[Collected data]
------

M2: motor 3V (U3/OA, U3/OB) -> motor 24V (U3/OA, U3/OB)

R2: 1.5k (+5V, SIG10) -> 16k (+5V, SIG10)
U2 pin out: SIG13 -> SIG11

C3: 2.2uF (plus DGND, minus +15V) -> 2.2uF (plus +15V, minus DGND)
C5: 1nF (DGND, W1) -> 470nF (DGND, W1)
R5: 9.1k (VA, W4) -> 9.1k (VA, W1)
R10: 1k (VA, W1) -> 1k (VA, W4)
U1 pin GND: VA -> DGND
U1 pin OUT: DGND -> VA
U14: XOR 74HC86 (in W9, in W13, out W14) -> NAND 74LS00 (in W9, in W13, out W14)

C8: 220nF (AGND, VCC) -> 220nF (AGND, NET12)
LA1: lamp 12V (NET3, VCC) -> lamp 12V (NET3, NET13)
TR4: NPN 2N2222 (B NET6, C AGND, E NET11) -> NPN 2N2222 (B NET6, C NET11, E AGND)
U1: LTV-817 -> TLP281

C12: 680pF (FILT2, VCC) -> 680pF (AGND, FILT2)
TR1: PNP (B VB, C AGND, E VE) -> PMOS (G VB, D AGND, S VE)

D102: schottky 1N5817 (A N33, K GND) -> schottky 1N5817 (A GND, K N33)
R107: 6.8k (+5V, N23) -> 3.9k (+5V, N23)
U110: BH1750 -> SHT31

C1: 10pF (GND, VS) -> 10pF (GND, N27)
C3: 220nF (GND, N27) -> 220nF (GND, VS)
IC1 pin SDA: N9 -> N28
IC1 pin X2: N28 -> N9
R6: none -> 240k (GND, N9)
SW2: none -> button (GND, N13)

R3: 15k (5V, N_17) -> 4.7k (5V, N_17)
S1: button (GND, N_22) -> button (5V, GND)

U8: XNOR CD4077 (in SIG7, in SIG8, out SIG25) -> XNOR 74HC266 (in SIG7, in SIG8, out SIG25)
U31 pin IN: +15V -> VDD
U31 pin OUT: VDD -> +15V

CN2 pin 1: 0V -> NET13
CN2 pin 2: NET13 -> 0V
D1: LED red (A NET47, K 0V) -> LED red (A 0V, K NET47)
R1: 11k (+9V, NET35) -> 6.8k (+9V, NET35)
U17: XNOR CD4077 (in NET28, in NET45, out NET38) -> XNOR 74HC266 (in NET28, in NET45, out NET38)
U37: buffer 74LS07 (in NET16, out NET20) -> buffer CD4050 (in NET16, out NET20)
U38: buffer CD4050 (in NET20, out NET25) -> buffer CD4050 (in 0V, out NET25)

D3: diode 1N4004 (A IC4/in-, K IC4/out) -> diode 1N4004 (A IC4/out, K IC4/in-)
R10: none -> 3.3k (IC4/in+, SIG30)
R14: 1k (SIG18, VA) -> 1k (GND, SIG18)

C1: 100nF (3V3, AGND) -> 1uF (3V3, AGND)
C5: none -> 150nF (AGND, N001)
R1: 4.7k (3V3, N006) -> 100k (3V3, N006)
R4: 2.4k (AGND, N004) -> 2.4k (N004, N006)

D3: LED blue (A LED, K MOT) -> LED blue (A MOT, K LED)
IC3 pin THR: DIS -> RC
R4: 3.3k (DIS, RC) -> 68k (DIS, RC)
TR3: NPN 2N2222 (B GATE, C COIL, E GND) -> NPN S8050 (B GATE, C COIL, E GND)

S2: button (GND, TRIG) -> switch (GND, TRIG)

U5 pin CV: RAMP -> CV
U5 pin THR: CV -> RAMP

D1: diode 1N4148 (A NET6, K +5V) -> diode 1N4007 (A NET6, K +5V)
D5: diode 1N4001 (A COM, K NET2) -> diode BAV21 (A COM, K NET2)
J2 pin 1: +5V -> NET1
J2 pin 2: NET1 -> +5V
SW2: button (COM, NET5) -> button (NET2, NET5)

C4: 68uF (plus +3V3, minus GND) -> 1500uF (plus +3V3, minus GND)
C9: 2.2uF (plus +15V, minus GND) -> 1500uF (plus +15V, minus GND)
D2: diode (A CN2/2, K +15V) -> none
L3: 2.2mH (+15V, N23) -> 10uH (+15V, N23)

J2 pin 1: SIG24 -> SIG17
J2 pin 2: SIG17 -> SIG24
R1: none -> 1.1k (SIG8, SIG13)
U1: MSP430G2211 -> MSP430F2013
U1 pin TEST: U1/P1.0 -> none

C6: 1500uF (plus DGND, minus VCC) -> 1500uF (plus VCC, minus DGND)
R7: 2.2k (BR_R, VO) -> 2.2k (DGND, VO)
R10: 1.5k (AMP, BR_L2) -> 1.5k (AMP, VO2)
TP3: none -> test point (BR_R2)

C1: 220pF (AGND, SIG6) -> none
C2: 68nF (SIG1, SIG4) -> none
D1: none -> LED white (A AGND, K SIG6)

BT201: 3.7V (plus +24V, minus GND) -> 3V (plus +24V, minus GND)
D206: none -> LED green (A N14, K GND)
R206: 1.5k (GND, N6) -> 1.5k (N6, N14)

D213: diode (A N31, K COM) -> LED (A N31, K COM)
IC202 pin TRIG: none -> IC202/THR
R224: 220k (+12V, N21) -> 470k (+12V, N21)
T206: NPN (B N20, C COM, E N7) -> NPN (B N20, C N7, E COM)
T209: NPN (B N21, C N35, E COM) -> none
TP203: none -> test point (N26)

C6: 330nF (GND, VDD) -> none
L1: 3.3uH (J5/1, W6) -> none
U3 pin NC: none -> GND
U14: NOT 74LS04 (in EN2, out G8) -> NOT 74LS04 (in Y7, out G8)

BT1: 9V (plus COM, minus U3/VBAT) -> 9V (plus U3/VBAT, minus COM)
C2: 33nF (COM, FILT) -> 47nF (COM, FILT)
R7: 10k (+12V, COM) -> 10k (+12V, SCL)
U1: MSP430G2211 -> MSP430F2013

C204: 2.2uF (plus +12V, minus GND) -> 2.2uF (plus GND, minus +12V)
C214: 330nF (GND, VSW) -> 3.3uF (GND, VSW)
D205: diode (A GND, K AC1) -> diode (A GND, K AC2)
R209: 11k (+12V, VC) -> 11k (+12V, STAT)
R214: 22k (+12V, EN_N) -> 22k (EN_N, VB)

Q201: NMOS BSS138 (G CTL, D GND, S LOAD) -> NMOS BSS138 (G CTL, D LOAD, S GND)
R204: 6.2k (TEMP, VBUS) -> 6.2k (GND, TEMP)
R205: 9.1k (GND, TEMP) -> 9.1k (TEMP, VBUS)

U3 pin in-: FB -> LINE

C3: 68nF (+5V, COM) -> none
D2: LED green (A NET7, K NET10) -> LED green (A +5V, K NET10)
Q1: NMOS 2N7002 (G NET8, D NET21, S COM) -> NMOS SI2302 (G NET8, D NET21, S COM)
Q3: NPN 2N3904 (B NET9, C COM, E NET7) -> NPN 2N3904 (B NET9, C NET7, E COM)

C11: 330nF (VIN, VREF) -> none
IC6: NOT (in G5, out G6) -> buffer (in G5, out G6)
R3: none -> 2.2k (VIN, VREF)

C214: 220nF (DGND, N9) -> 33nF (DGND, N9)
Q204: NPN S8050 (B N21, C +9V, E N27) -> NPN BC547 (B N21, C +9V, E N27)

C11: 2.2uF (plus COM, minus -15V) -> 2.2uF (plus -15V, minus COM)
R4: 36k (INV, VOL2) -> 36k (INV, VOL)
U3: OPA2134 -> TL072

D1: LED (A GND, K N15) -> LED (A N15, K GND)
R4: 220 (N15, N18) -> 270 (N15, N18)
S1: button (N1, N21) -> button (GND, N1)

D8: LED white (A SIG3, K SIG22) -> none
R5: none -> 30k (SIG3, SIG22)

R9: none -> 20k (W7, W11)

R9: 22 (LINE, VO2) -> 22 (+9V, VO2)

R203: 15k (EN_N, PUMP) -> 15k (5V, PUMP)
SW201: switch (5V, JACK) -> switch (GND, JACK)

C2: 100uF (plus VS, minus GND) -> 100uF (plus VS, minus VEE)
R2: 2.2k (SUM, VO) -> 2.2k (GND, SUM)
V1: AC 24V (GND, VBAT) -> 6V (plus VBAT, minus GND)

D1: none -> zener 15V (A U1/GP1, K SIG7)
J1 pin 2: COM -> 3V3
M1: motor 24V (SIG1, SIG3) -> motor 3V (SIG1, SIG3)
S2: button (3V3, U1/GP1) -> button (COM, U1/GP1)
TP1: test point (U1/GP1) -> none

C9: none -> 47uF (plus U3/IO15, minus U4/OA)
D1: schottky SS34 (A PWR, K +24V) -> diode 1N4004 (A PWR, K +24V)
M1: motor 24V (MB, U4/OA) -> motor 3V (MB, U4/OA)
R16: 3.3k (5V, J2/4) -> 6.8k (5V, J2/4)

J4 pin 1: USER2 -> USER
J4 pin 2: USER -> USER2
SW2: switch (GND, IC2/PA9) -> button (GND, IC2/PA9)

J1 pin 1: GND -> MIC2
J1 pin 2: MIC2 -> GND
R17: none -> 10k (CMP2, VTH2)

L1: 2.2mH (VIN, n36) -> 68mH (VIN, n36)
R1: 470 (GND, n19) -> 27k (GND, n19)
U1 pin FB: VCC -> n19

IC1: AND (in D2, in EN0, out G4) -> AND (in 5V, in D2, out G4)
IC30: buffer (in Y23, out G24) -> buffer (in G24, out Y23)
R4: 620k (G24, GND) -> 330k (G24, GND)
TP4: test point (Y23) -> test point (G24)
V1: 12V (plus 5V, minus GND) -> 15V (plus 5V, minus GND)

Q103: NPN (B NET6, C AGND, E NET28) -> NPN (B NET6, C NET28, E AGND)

------

### [REQUIRED WORK]
Each line above from the one with "R10: 1k (VA, W1) -> 1k (VA, W4)" up to and including the one with "R14: 1k (SIG18, VA) -> 1k (GND, SIG18)" must be set down exactly, and no line outside that span may appear.

### [RESPONSE BOX]
R10: 1k (VA, W1) -> 1k (VA, W4)
U1 pin GND: VA -> DGND
U1 pin OUT: DGND -> VA
U14: XOR 74HC86 (in W9, in W13, out W14) -> NAND 74LS00 (in W9, in W13, out W14)

C8: 220nF (AGND, VCC) -> 220nF (AGND, NET12)
LA1: lamp 12V (NET3, VCC) -> lamp 12V (NET3, NET13)
TR4: NPN 2N2222 (B NET6, C AGND, E NET11) -> NPN 2N2222 (B NET6, C NET11, E AGND)
U1: LTV-817 -> TLP281

C12: 680pF (FILT2, VCC) -> 680pF (AGND, FILT2)
TR1: PNP (B VB, C AGND, E VE) -> PMOS (G VB, D AGND, S VE)

D102: schottky 1N5817 (A N33, K GND) -> schottky 1N5817 (A GND, K N33)
R107: 6.8k (+5V, N23) -> 3.9k (+5V, N23)
U110: BH1750 -> SHT31

C1: 10pF (GND, VS) -> 10pF (GND, N27)
C3: 220nF (GND, N27) -> 220nF (GND, VS)
IC1 pin SDA: N9 -> N28
IC1 pin X2: N28 -> N9
R6: none -> 240k (GND, N9)
SW2: none -> button (GND, N13)

R3: 15k (5V, N_17) -> 4.7k (5V, N_17)
S1: button (GND, N_22) -> button (5V, GND)

U8: XNOR CD4077 (in SIG7, in SIG8, out SIG25) -> XNOR 74HC266 (in SIG7, in SIG8, out SIG25)
U31 pin IN: +15V -> VDD
U31 pin OUT: VDD -> +15V

CN2 pin 1: 0V -> NET13
CN2 pin 2: NET13 -> 0V
D1: LED red (A NET47, K 0V) -> LED red (A 0V, K NET47)
R1: 11k (+9V, NET35) -> 6.8k (+9V, NET35)
U17: XNOR CD4077 (in NET28, in NET45, out NET38) -> XNOR 74HC266 (in NET28, in NET45, out NET38)
U37: buffer 74LS07 (in NET16, out NET20) -> buffer CD4050 (in NET16, out NET20)
U38: buffer CD4050 (in NET20, out NET25) -> buffer CD4050 (in 0V, out NET25)

D3: diode 1N4004 (A IC4/in-, K IC4/out) -> diode 1N4004 (A IC4/out, K IC4/in-)
R10: none -> 3.3k (IC4/in+, SIG30)
R14: 1k (SIG18, VA) -> 1k (GND, SIG18)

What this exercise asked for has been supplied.